What is the count of lines in the records that include "blue"? Reply with that number alone.
*** Opening of Exercise data ***
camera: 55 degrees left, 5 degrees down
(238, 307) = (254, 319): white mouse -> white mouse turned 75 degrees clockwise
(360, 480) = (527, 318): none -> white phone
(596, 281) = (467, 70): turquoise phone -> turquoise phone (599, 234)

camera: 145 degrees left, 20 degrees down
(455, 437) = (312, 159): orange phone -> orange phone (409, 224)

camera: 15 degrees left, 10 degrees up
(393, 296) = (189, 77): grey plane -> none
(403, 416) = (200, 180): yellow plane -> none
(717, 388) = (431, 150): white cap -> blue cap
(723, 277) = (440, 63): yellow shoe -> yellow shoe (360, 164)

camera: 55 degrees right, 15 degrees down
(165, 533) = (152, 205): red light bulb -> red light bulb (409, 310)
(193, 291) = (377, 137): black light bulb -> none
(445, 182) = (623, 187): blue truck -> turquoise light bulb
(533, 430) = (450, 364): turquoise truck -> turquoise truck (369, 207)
*** Close of Exercise data ***
§ **Finished exercise**
2